_Problem statement_:
Take the data below and extract the lines from the one with "box (white) (484,218,528,259)" to the one with "mouse (red) (340,598,391,669) => nothing", inclusive, exactly as written.

_Records shown_:
+ + + +

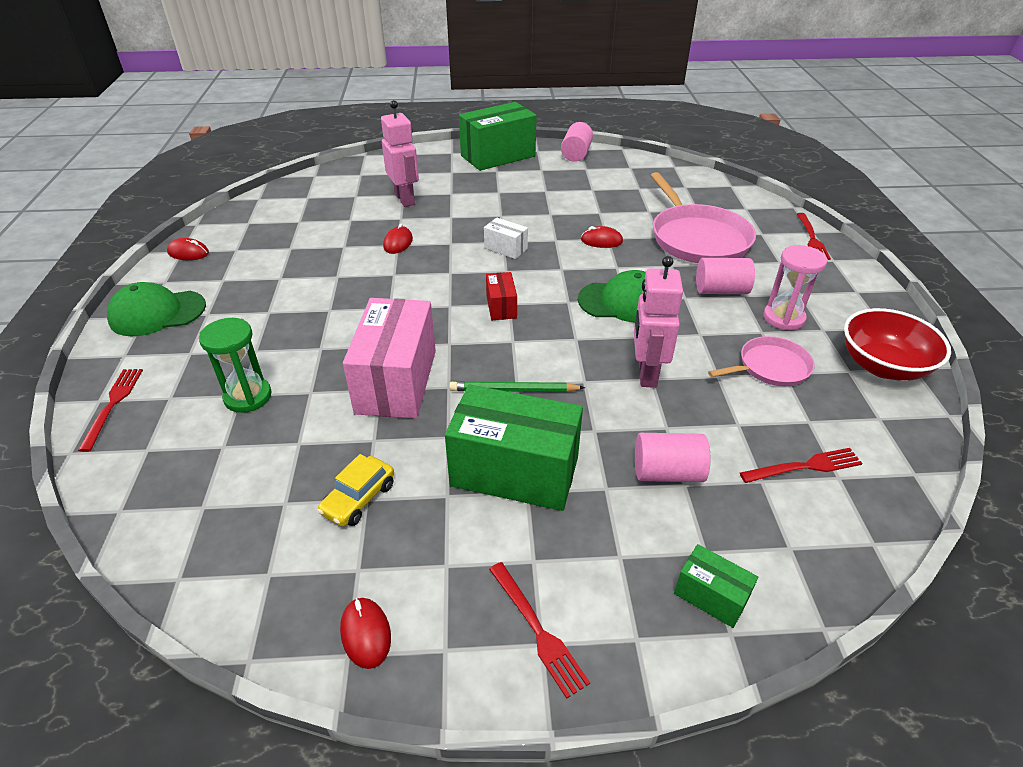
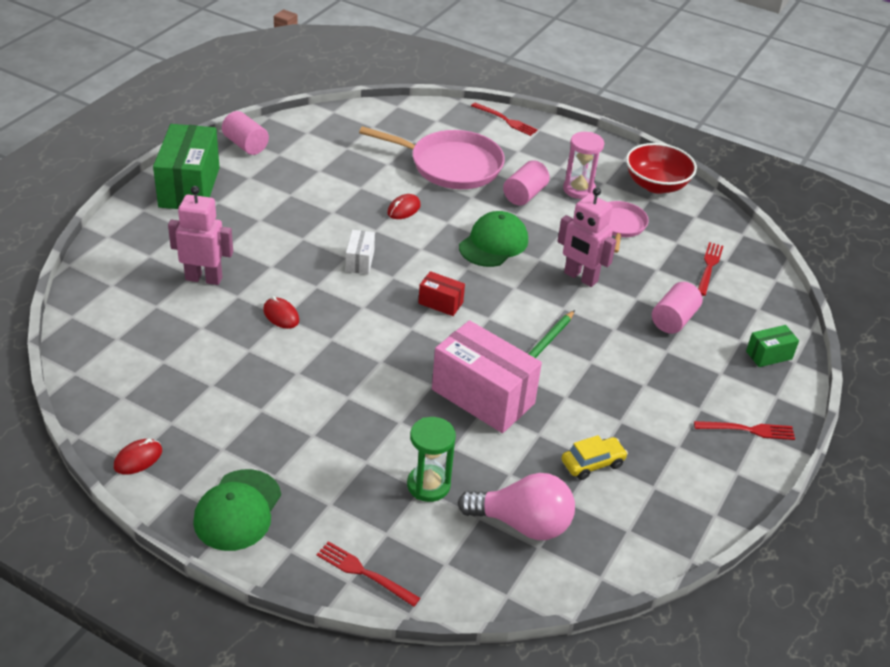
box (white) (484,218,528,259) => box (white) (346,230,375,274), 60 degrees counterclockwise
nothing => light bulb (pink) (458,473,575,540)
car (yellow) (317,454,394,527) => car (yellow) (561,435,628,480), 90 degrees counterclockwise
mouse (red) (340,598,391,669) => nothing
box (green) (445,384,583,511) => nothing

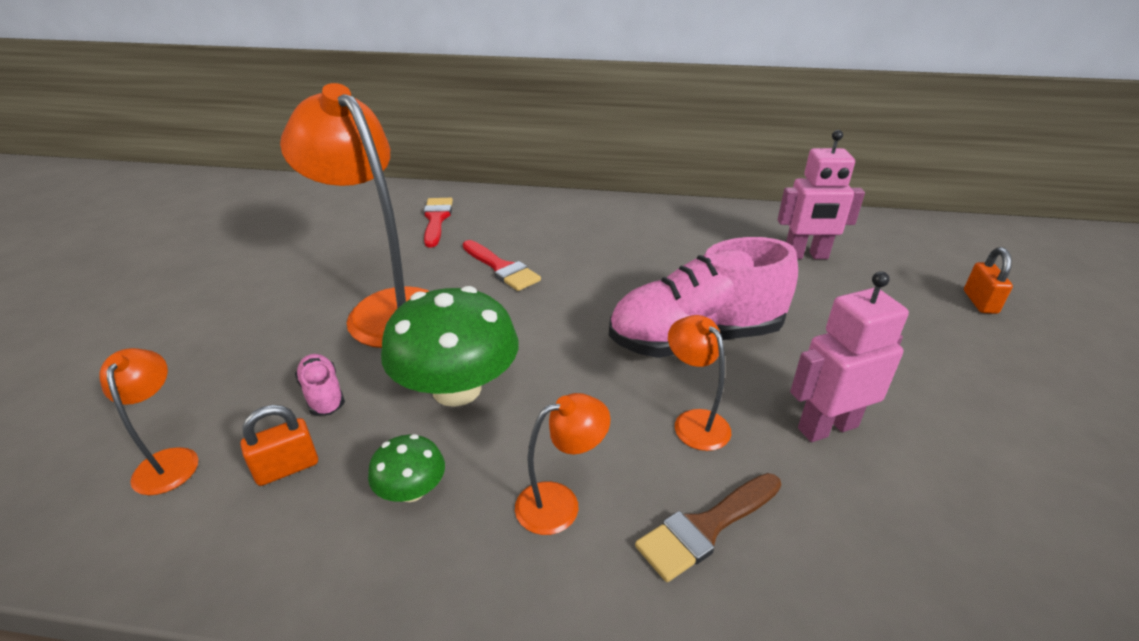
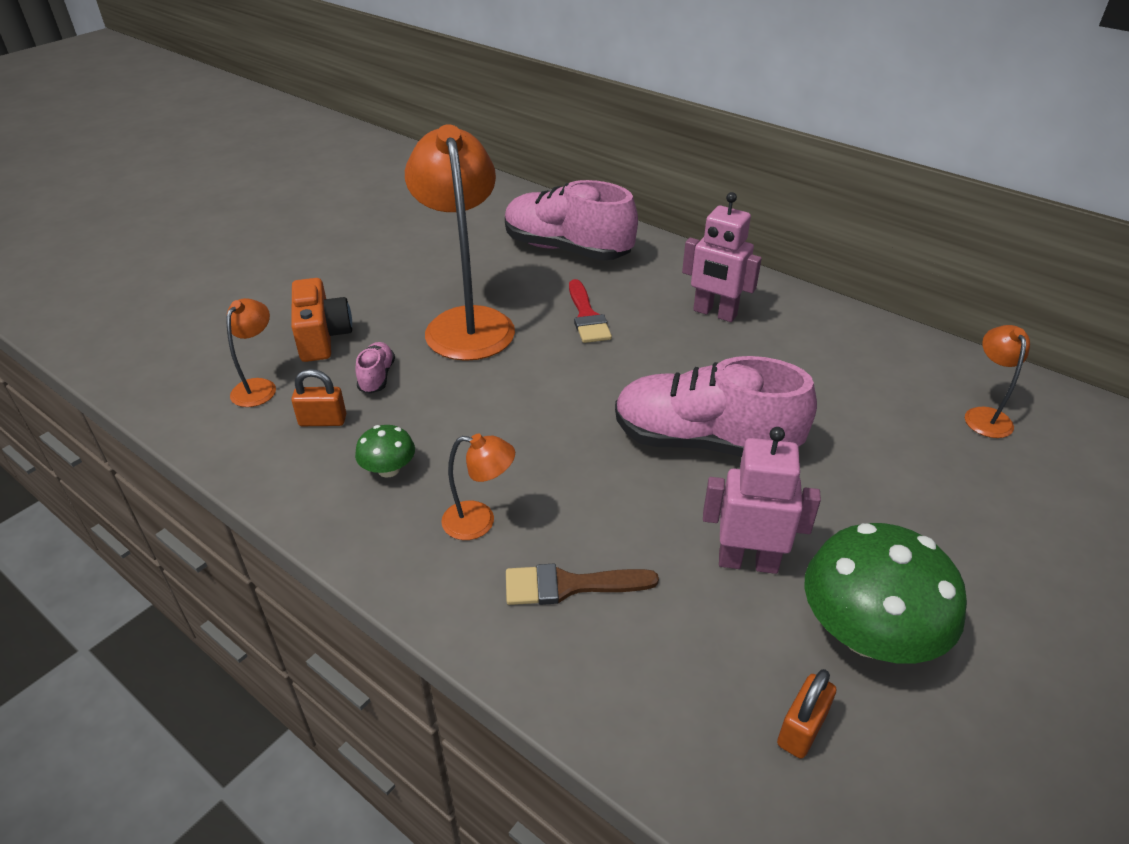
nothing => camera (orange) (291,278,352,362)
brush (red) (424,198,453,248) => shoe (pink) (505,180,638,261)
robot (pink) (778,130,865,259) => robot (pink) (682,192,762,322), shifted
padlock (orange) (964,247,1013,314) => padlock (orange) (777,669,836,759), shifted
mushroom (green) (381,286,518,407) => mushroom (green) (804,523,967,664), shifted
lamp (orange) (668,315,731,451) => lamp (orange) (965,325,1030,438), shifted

+ + + +

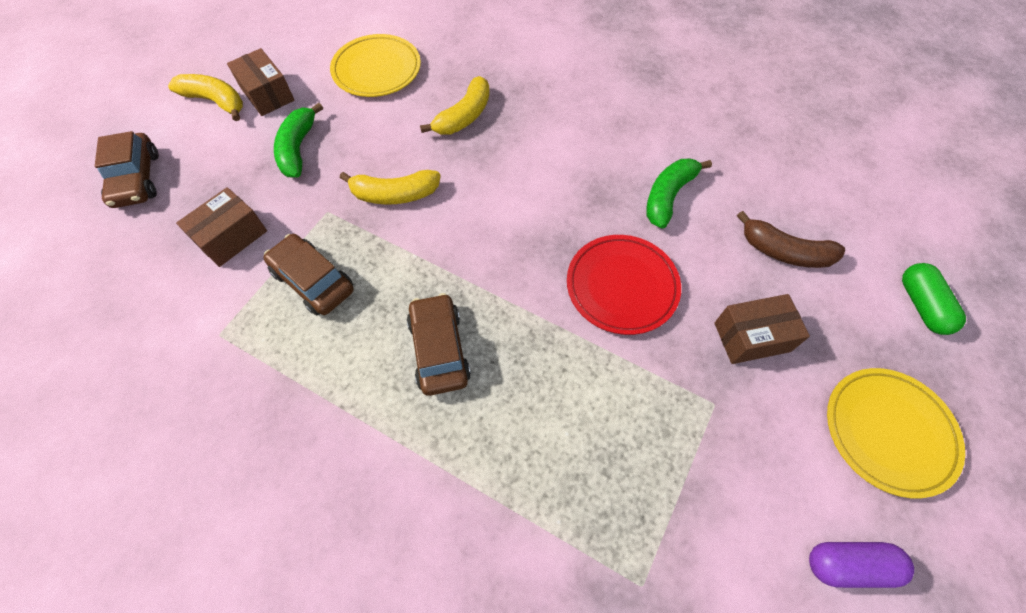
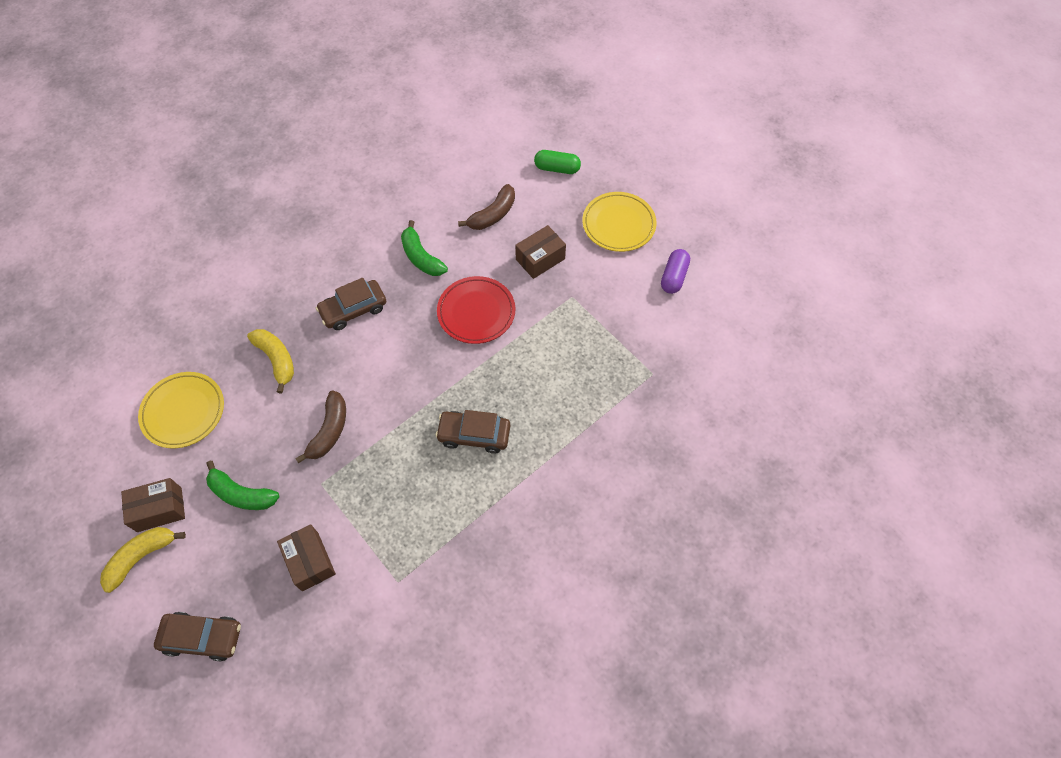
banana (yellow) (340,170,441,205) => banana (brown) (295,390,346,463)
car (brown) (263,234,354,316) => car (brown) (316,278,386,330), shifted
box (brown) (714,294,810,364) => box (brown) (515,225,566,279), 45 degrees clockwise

+ + + +

_Response to this task_:
box (white) (484,218,528,259) => box (white) (346,230,375,274), 60 degrees counterclockwise
nothing => light bulb (pink) (458,473,575,540)
car (yellow) (317,454,394,527) => car (yellow) (561,435,628,480), 90 degrees counterclockwise
mouse (red) (340,598,391,669) => nothing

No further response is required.